#### What is needed
Could you output exactly the lines from the one containing "grey bowling pin: 0 -> 1" through the end of the records below, and nothing more?

#### Data provided
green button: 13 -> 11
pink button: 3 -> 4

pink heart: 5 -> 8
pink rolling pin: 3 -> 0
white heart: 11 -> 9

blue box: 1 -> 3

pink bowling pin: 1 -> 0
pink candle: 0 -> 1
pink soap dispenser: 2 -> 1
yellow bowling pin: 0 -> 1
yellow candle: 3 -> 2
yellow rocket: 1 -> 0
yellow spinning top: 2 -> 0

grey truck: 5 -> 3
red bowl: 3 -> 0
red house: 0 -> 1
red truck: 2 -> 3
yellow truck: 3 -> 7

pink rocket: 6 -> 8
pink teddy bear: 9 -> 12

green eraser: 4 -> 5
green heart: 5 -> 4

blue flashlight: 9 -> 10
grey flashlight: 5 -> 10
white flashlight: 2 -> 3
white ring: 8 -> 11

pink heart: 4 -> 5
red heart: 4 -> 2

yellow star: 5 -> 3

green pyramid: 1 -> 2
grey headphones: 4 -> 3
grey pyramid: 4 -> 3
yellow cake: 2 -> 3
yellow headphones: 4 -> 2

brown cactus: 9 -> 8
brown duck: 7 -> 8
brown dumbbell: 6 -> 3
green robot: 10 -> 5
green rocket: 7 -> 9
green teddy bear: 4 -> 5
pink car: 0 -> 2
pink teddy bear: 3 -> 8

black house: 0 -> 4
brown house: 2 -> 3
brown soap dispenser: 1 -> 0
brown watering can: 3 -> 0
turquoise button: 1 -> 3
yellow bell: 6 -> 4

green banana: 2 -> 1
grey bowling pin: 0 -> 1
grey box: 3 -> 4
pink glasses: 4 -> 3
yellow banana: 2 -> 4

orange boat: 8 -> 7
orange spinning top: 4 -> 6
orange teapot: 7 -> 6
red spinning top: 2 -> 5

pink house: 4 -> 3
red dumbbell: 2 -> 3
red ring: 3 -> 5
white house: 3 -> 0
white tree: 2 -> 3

#### Answer to this exercise
grey bowling pin: 0 -> 1
grey box: 3 -> 4
pink glasses: 4 -> 3
yellow banana: 2 -> 4

orange boat: 8 -> 7
orange spinning top: 4 -> 6
orange teapot: 7 -> 6
red spinning top: 2 -> 5

pink house: 4 -> 3
red dumbbell: 2 -> 3
red ring: 3 -> 5
white house: 3 -> 0
white tree: 2 -> 3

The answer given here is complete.